**ACTIVITY**
Using the material below, repeat exactly the lines from the one with "JP1 pin 1: GND -> VCTRL" through the one with "R8: none -> 820 (GND, VEXT)", ends included, without any images.

**DATASET EXTRACT**
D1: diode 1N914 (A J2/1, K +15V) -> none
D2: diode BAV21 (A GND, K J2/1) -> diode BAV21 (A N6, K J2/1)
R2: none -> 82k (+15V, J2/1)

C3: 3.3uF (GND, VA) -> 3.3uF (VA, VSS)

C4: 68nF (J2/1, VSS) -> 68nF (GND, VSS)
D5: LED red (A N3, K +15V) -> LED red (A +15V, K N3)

---

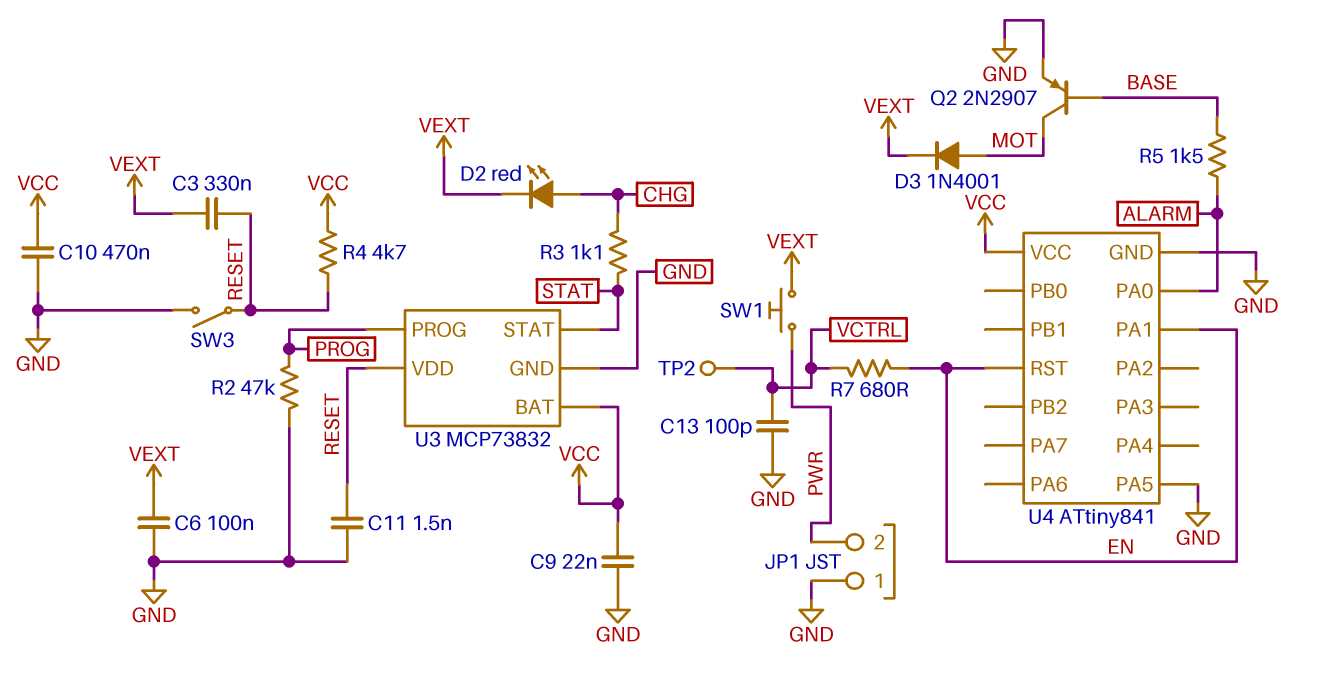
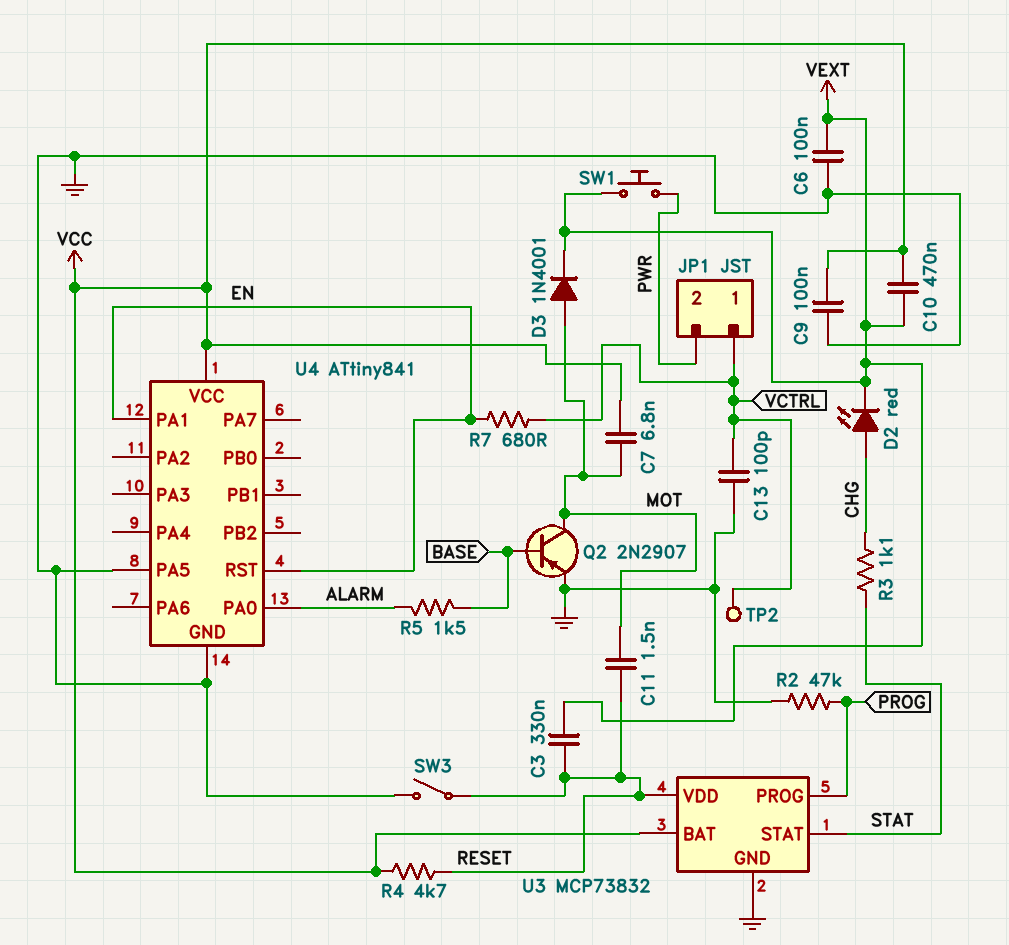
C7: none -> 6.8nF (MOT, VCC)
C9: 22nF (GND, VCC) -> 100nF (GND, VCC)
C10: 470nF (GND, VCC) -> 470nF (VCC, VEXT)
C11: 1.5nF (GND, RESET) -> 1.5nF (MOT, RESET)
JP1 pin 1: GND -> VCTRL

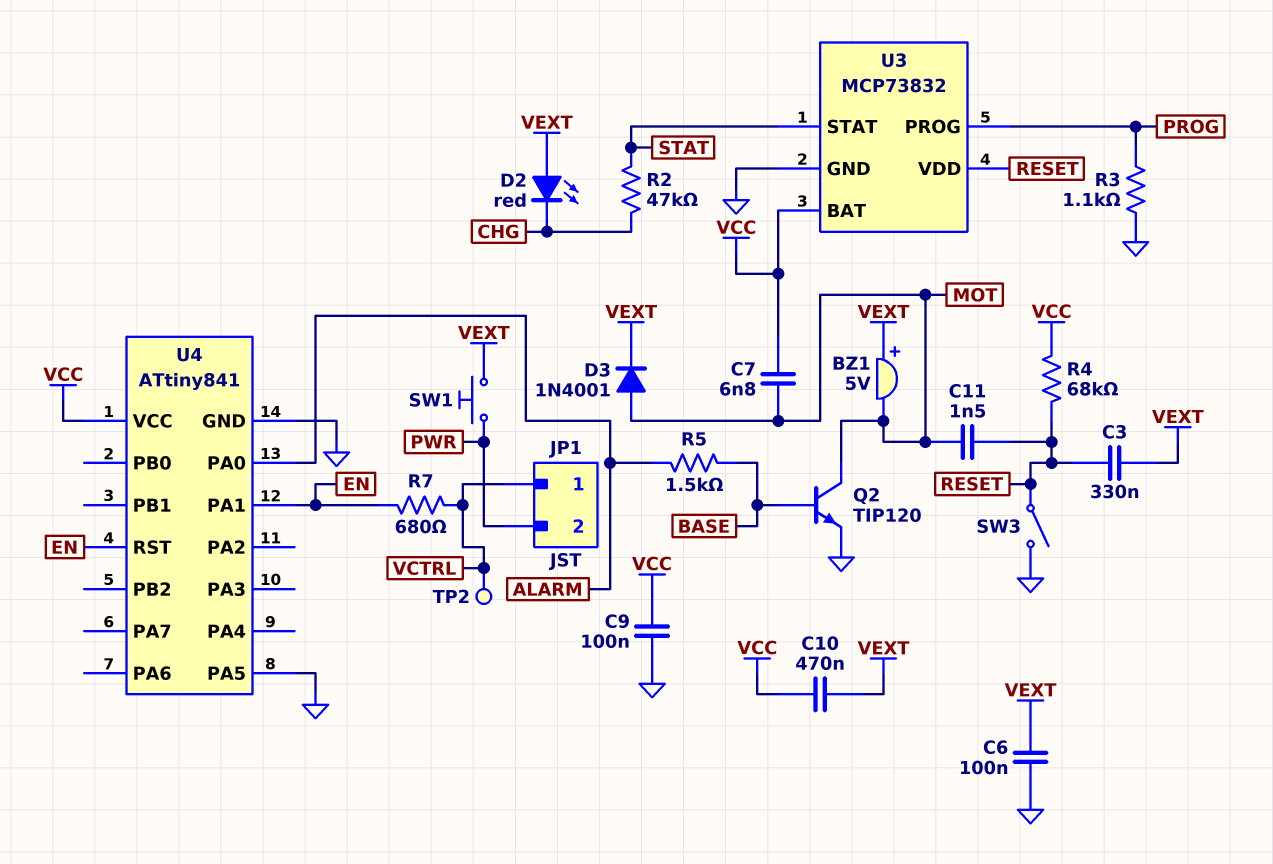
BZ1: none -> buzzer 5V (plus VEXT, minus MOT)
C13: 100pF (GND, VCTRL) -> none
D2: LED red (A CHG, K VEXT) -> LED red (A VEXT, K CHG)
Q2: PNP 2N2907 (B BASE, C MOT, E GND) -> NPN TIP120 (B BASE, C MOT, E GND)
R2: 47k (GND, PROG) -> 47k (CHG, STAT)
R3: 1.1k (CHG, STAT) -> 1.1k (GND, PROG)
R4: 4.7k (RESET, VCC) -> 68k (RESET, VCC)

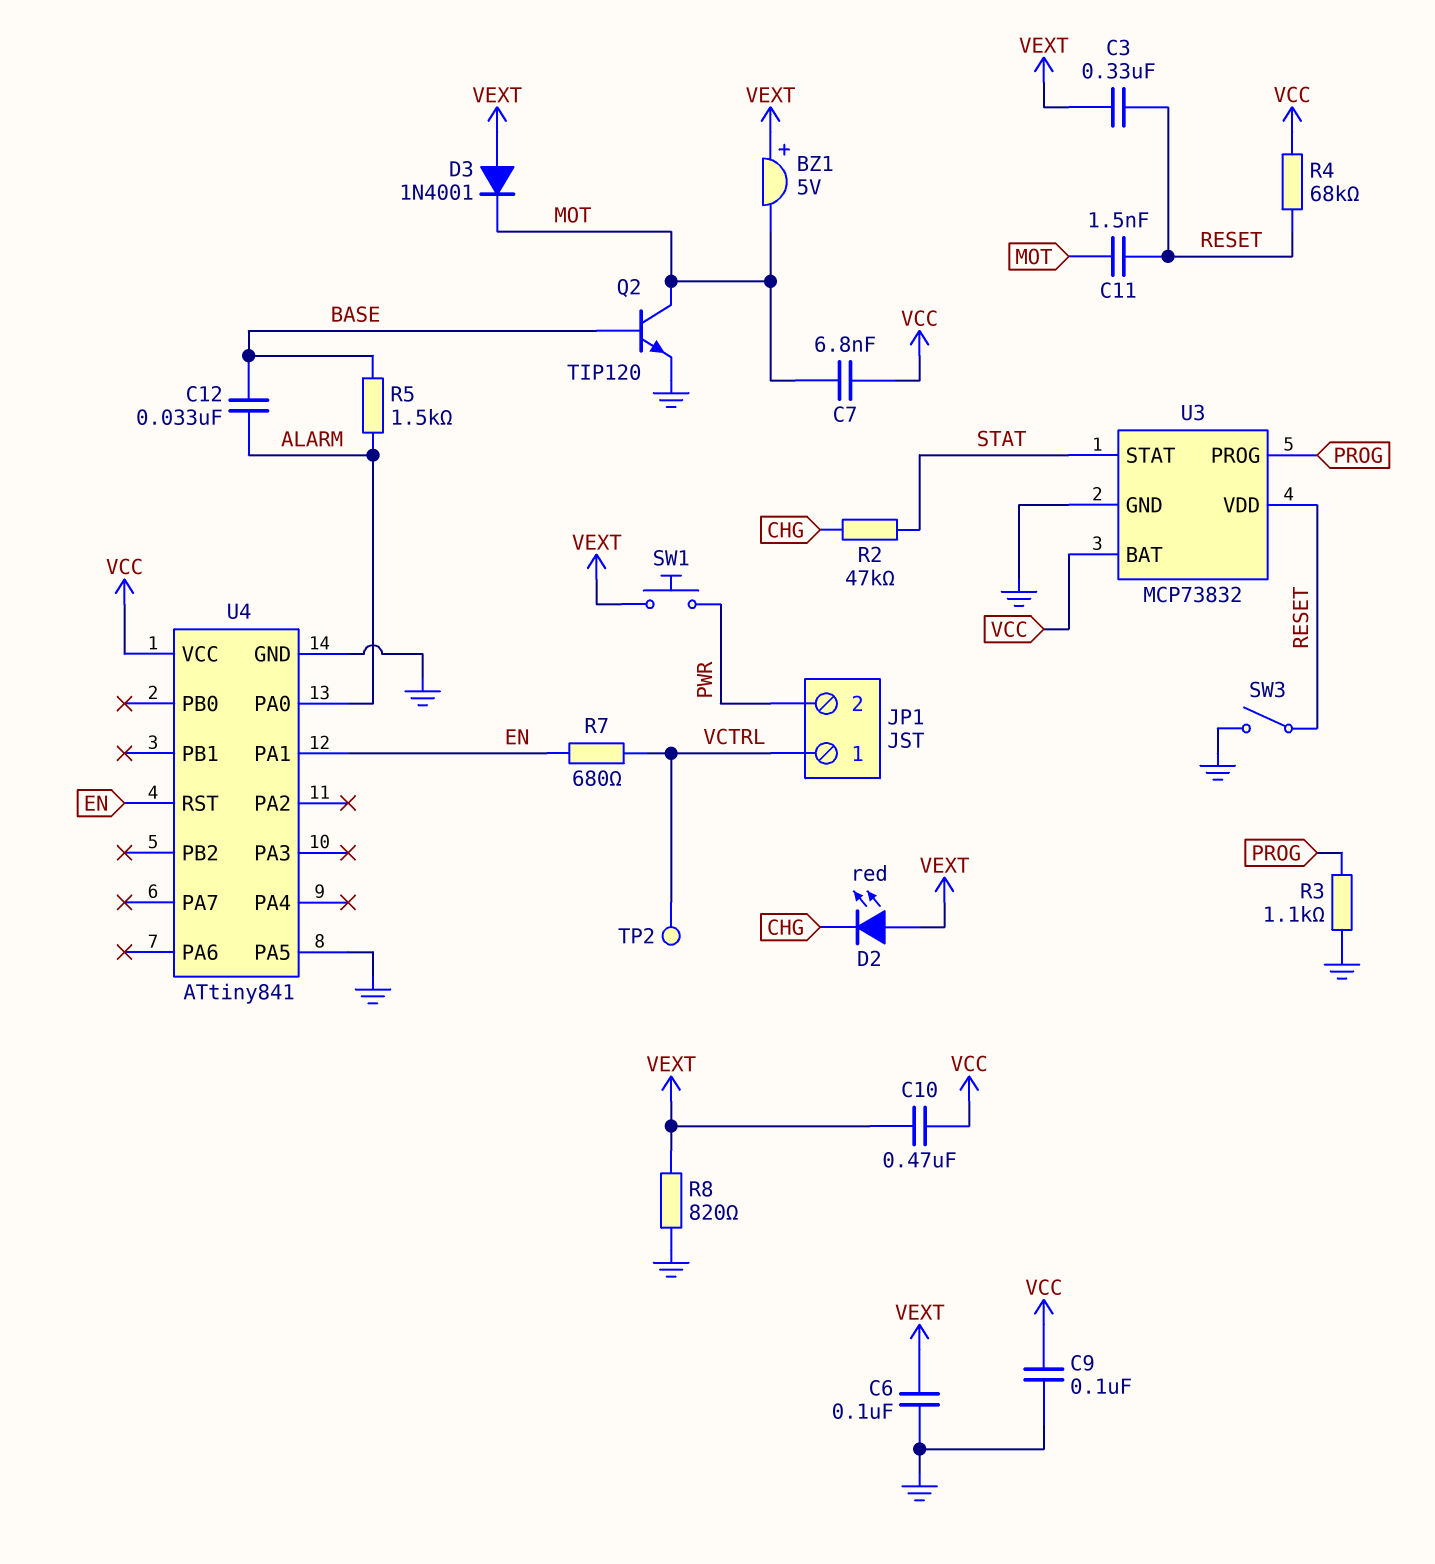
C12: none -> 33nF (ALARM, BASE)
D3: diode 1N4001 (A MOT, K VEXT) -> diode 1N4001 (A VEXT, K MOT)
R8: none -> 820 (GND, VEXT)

**RESPONSE TO THE EXERCISE**
JP1 pin 1: GND -> VCTRL

BZ1: none -> buzzer 5V (plus VEXT, minus MOT)
C13: 100pF (GND, VCTRL) -> none
D2: LED red (A CHG, K VEXT) -> LED red (A VEXT, K CHG)
Q2: PNP 2N2907 (B BASE, C MOT, E GND) -> NPN TIP120 (B BASE, C MOT, E GND)
R2: 47k (GND, PROG) -> 47k (CHG, STAT)
R3: 1.1k (CHG, STAT) -> 1.1k (GND, PROG)
R4: 4.7k (RESET, VCC) -> 68k (RESET, VCC)

C12: none -> 33nF (ALARM, BASE)
D3: diode 1N4001 (A MOT, K VEXT) -> diode 1N4001 (A VEXT, K MOT)
R8: none -> 820 (GND, VEXT)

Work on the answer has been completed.